━━━━━ DATA

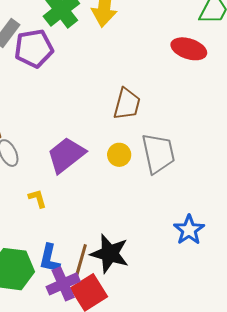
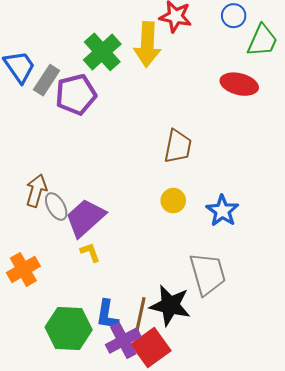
gray trapezoid: (158, 153) -> (208, 274), moved
purple trapezoid: (66, 155) -> (85, 218), moved
blue star: (189, 230) -> (222, 211), moved

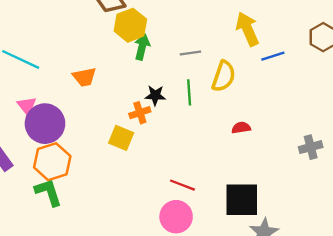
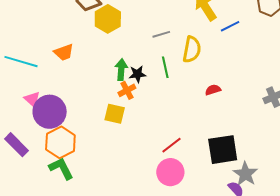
green arrow: (142, 47) -> (121, 70), moved
orange trapezoid: (84, 77) -> (64, 52), moved
red line: (182, 185) -> (172, 145), turned -50

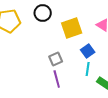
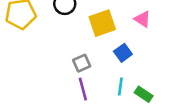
cyan line: (88, 69) -> (120, 86), moved

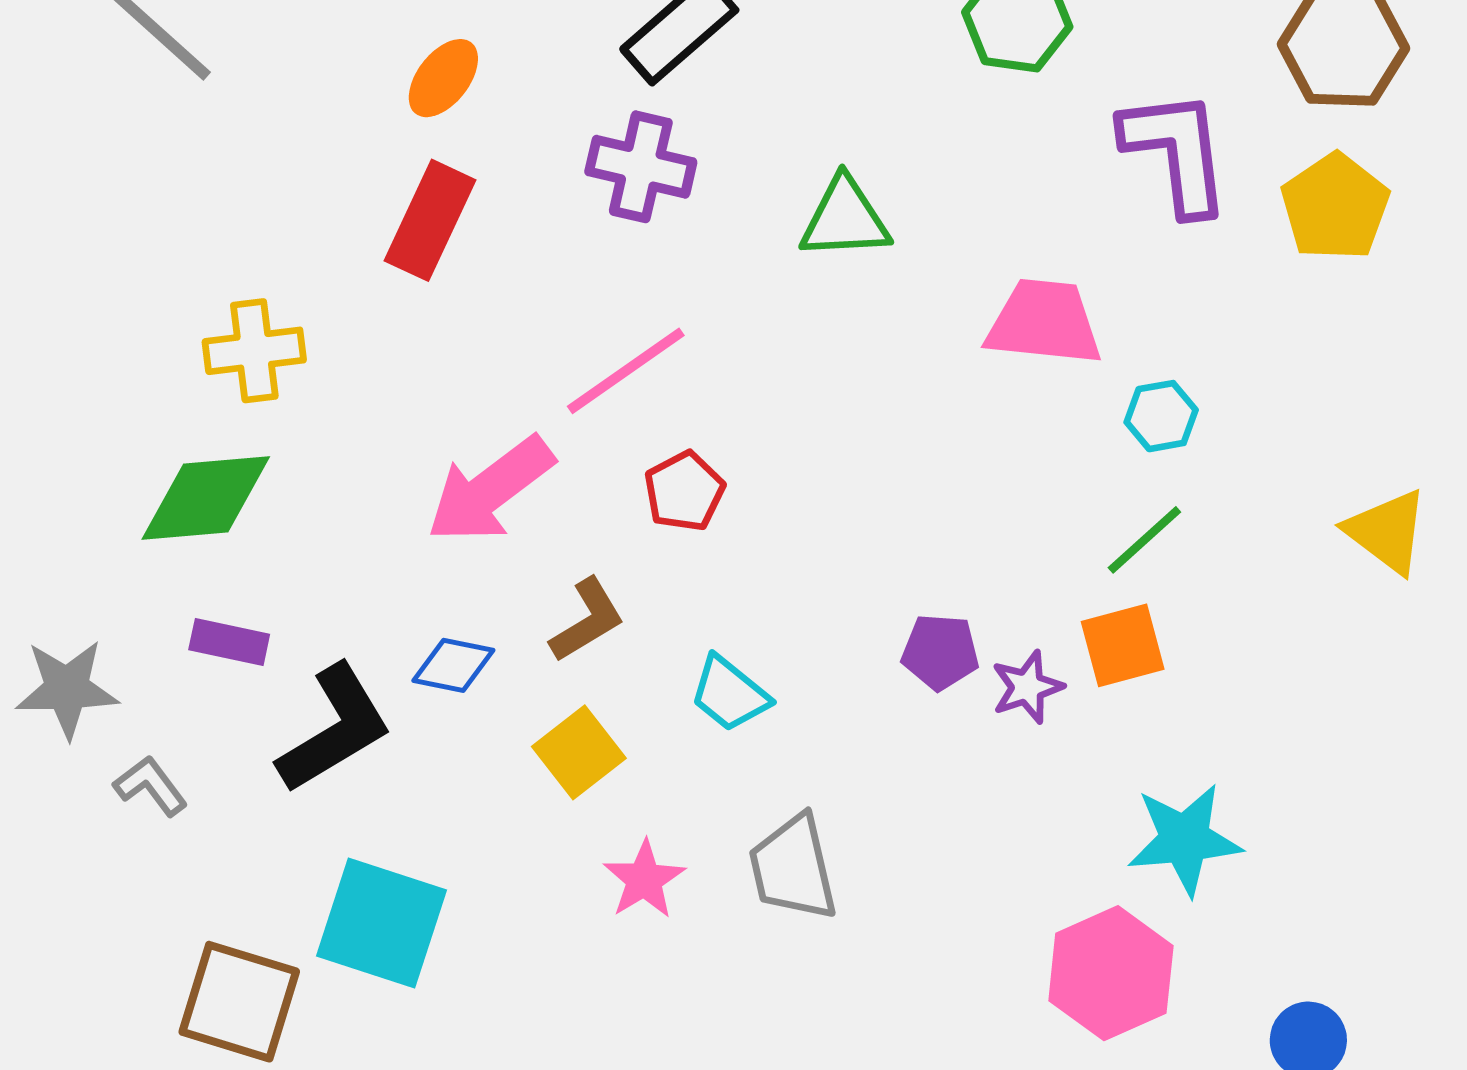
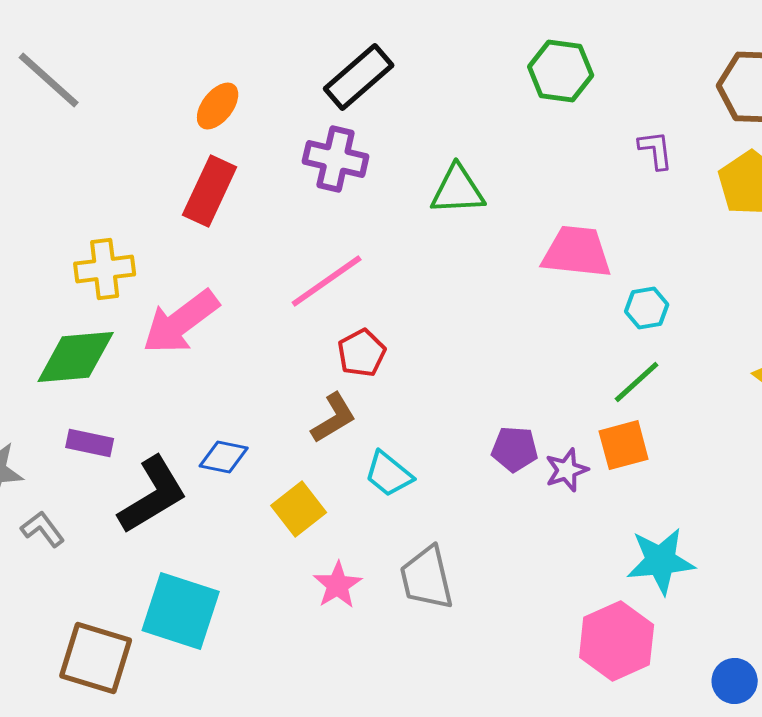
purple L-shape: (1176, 152) -> (656, 150), size x0.5
pink arrow: (490, 490) -> (181, 322), moved
brown L-shape: (587, 620) -> (334, 418), moved

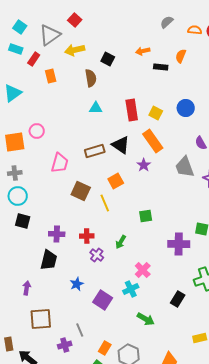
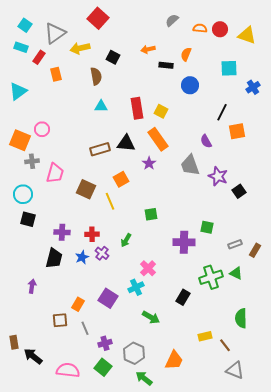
red square: (75, 20) -> (98, 18), moved, size x1.5
blue circle: (186, 108) -> (190, 85), moved
orange square: (15, 142) -> (20, 140), turned 30
black triangle: (121, 145) -> (126, 143), turned -30
pink trapezoid: (60, 163) -> (55, 173), moved
gray cross: (15, 173) -> (32, 161), moved
blue star: (77, 284) -> (82, 257), moved
brown square: (41, 319) -> (60, 320), moved, size x0.7
purple cross: (65, 345) -> (105, 343), moved
orange rectangle: (105, 348) -> (78, 304), moved

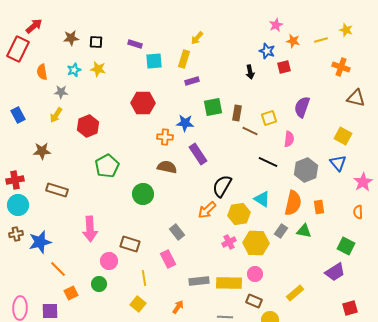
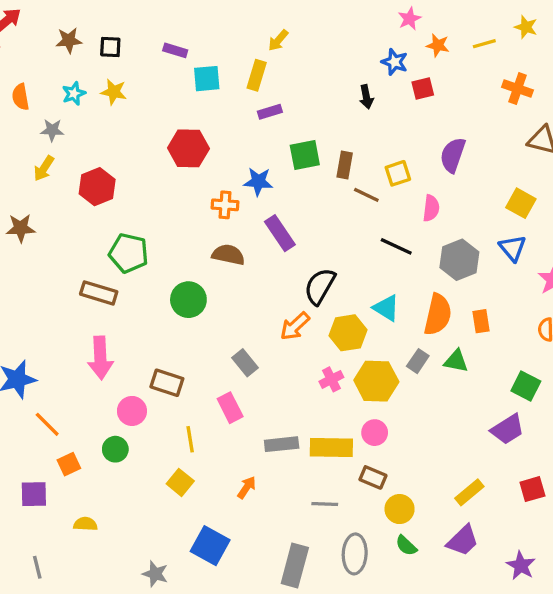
green pentagon: (107, 166) -> (129, 253), turned -30
brown rectangle: (57, 190) -> (99, 293), moved
yellow rectangle: (295, 293) -> (469, 492), moved

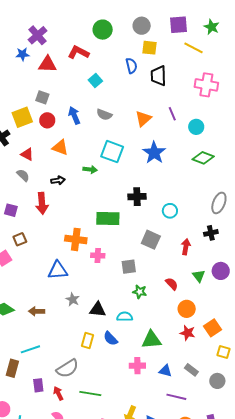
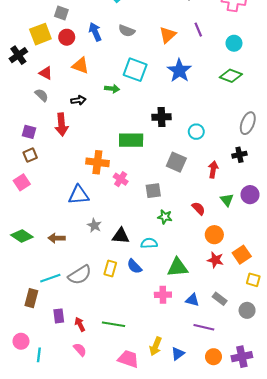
cyan circle: (196, 127) -> (234, 43), moved
brown square: (20, 239) -> (30, 155), moved
pink cross: (98, 256) -> (121, 179), turned 32
gray semicircle: (67, 368) -> (80, 275), moved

━━━━━━━━━━

▸ PROBLEM: Show all lines in the entries above where the word "square" appears.

▸ SOLUTION TO THIS PROBLEM:
red square: (75, 20) -> (98, 18), moved, size x1.5
orange square: (15, 142) -> (20, 140), turned 30
brown square: (41, 319) -> (60, 320), moved, size x0.7
brown square: (20, 239) -> (30, 155), moved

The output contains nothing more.